Between the lines holding "Air Vice Marshal PS Gill, (342, 921)" and "Air Vice Marshal V Kapila, (342, 663)", inclusive, write the data out again with "Air Vice Marshal" swapped for "AVM" and all else unchanged.

# start of EXERCISE INPUT

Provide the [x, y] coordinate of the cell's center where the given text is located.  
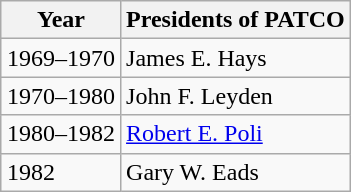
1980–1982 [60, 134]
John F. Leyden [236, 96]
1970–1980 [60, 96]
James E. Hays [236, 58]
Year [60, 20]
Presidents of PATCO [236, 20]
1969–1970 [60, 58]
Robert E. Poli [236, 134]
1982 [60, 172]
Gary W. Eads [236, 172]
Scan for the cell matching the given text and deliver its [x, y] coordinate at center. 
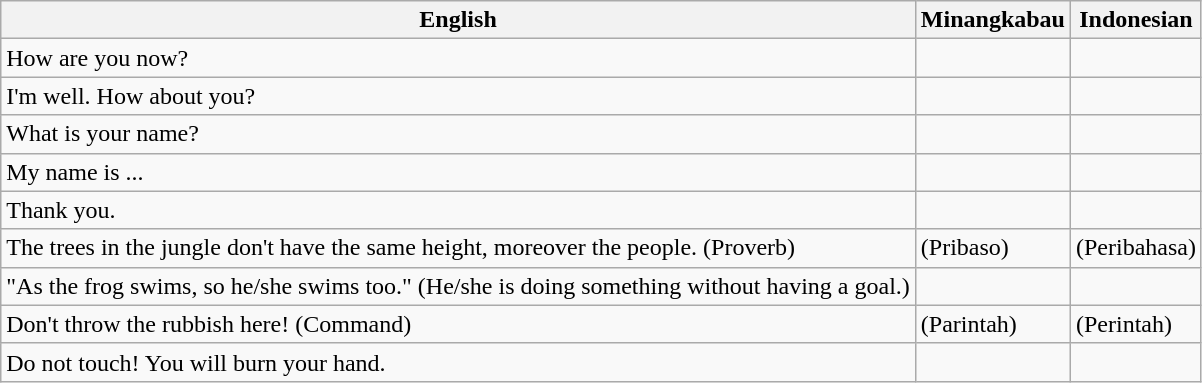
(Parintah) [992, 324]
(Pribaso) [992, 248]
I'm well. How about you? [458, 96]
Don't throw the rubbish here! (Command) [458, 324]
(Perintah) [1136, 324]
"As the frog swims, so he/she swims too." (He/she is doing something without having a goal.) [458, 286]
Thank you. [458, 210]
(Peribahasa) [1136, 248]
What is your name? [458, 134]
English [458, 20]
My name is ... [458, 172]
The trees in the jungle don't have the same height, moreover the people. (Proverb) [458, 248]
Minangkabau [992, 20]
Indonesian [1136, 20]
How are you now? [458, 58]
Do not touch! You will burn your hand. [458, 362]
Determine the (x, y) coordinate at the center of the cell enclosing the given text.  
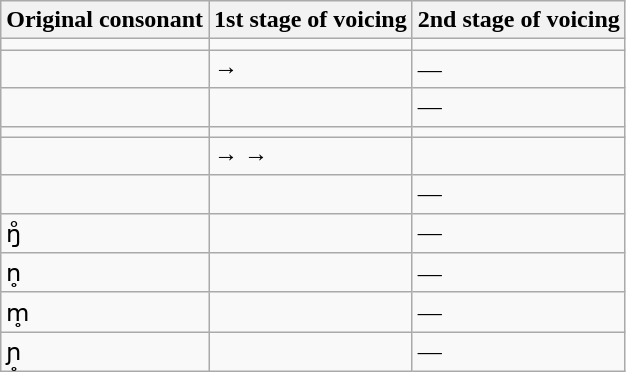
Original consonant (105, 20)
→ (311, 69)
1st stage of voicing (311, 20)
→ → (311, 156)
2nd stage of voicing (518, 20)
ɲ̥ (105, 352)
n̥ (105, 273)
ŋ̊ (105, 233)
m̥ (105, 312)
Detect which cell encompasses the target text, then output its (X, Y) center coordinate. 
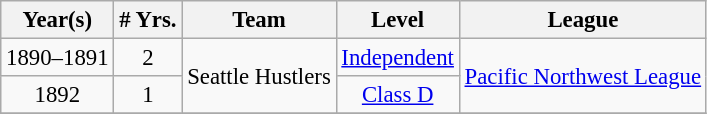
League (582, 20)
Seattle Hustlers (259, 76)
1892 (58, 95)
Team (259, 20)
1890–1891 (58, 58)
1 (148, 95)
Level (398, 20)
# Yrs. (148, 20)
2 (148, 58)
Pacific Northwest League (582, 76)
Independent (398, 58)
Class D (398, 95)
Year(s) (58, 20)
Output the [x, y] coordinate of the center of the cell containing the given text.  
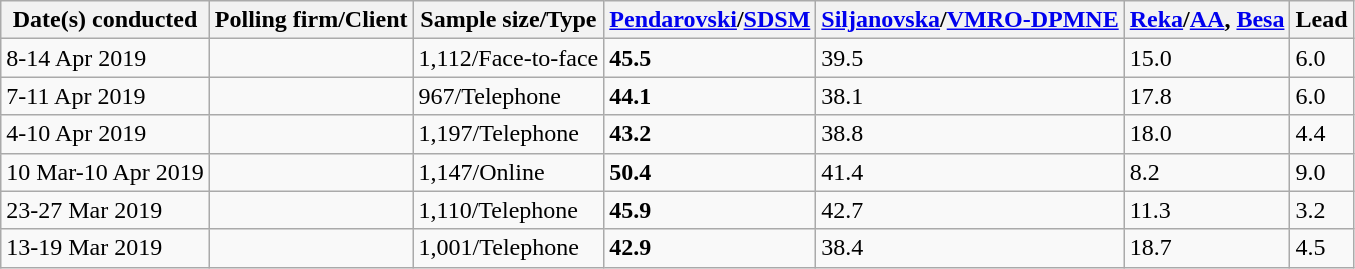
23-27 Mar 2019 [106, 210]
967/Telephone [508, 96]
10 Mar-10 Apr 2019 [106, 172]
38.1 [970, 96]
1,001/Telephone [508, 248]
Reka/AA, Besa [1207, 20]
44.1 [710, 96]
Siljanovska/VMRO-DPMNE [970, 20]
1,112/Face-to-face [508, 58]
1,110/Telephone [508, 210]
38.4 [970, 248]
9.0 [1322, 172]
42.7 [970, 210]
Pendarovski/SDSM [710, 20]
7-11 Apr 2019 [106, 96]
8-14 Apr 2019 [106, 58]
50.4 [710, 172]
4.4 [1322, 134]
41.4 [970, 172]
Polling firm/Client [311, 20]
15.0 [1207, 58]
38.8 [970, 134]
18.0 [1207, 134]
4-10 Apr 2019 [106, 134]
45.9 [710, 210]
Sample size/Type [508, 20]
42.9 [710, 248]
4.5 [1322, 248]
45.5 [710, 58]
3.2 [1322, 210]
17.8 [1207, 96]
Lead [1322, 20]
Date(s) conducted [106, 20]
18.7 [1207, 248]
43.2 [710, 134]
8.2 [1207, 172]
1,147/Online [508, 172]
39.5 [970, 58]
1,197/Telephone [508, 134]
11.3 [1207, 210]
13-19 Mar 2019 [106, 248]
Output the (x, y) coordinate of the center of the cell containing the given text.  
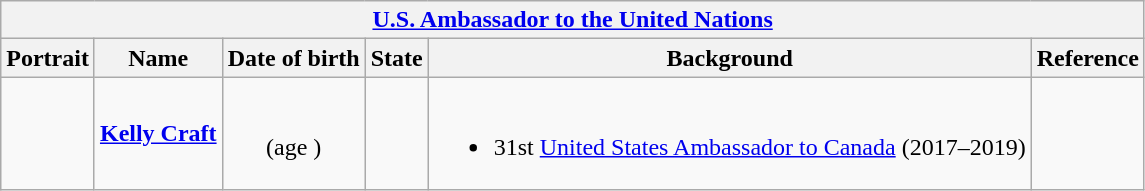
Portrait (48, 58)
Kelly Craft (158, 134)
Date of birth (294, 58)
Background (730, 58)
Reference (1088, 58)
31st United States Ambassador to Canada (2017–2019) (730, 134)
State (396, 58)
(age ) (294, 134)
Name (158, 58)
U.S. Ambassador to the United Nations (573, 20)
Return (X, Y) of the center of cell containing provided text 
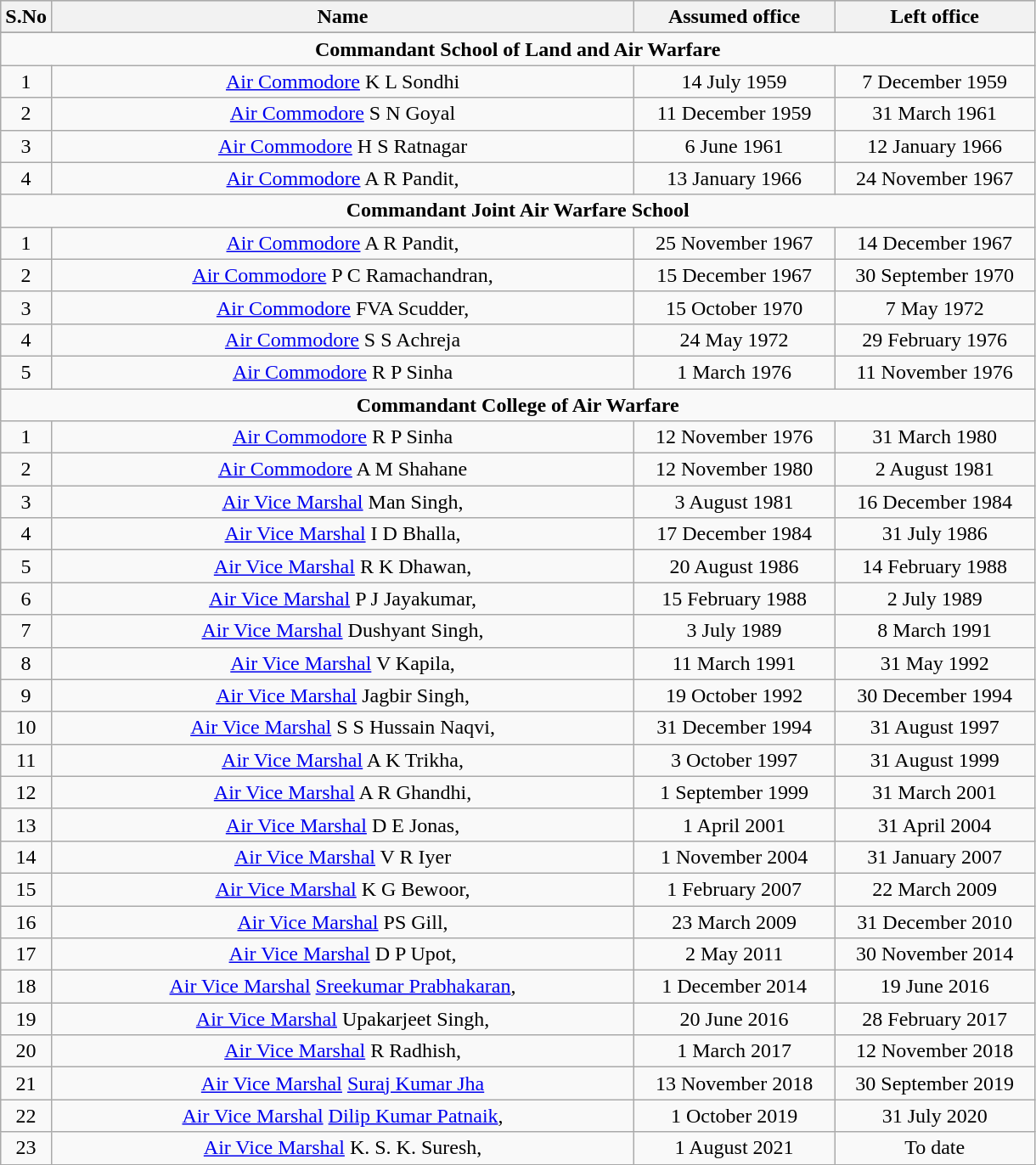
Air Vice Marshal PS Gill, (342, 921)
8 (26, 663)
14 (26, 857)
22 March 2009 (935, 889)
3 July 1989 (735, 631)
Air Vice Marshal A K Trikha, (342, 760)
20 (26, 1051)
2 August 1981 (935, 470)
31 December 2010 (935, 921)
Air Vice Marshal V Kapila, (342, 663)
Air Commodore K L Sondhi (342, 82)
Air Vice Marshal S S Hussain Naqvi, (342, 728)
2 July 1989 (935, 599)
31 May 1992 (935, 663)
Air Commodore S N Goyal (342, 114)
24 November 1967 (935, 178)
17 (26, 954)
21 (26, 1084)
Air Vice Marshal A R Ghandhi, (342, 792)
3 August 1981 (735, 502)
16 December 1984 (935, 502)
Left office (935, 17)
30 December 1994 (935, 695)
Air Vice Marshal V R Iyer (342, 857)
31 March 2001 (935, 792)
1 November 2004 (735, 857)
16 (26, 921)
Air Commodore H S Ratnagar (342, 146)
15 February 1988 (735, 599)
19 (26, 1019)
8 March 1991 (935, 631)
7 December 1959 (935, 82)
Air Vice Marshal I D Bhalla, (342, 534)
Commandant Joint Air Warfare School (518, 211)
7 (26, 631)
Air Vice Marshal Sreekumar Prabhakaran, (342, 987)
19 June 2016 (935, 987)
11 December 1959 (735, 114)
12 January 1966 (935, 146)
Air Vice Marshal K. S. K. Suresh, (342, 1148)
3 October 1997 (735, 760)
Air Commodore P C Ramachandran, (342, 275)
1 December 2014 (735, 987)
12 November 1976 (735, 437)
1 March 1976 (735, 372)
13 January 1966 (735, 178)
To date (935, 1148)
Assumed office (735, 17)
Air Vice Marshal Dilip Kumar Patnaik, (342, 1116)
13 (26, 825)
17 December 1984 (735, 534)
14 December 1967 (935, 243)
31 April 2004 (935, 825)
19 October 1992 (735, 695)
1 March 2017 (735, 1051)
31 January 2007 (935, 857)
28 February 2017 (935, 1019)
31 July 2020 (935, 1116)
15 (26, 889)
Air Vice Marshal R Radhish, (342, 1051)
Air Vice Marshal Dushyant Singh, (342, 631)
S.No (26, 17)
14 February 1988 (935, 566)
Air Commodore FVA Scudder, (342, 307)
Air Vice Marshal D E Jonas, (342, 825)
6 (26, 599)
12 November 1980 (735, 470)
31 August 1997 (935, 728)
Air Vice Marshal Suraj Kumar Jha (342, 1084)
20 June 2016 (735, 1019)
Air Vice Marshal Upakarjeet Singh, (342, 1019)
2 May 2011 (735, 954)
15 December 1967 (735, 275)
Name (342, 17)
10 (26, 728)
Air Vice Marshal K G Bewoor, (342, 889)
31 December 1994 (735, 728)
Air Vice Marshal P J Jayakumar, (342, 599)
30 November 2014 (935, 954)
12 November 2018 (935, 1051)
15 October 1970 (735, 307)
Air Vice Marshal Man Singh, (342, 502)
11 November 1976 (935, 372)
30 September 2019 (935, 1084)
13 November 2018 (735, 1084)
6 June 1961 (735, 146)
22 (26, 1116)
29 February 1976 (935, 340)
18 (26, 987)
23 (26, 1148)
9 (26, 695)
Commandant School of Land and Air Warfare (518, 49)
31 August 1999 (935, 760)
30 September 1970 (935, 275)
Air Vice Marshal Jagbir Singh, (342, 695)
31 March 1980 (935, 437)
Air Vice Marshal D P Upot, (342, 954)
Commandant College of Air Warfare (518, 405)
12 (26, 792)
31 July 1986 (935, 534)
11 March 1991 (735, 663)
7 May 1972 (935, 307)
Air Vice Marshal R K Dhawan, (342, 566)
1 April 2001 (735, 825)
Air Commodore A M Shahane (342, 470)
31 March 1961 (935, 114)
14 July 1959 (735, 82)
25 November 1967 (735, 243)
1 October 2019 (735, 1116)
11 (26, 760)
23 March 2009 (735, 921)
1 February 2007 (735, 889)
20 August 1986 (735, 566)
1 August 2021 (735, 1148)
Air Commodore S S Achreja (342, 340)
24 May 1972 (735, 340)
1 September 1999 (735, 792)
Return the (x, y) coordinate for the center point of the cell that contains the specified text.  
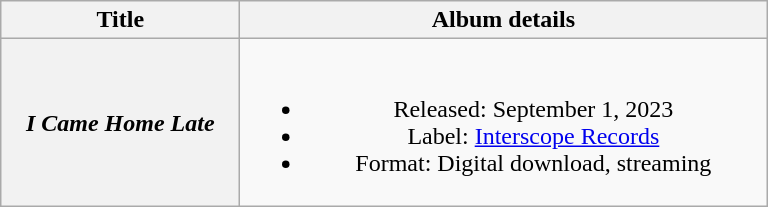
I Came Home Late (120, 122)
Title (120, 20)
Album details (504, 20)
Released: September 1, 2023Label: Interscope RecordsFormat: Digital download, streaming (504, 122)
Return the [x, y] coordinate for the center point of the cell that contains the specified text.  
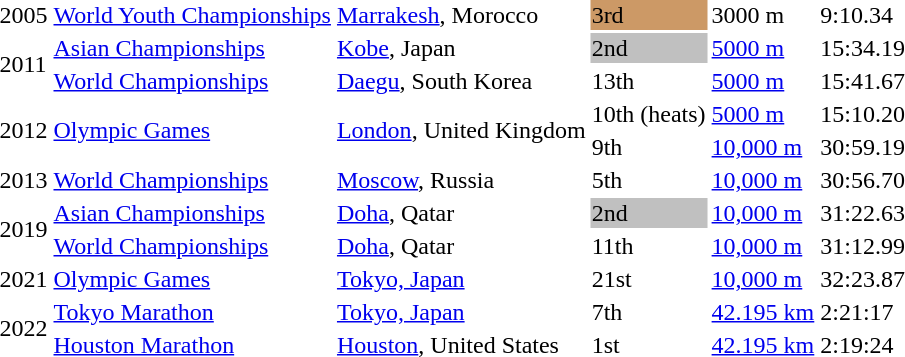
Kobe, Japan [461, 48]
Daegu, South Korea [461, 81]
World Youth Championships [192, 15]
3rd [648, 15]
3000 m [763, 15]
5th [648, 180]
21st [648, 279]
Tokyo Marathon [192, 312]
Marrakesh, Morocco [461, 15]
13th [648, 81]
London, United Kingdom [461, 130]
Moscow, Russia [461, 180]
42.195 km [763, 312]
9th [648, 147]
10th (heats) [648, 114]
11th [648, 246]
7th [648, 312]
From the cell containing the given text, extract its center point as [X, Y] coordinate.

# end of EXERCISE INPUT

• _WRITTEN SOLUTION_
AVM PS Gill, (342, 921)
8 (26, 663)
14 (26, 857)
22 March 2009 (935, 889)
3 July 1989 (735, 631)
AVM A K Trikha, (342, 760)
20 (26, 1051)
2 August 1981 (935, 470)
31 December 2010 (935, 921)
AVM V Kapila, (342, 663)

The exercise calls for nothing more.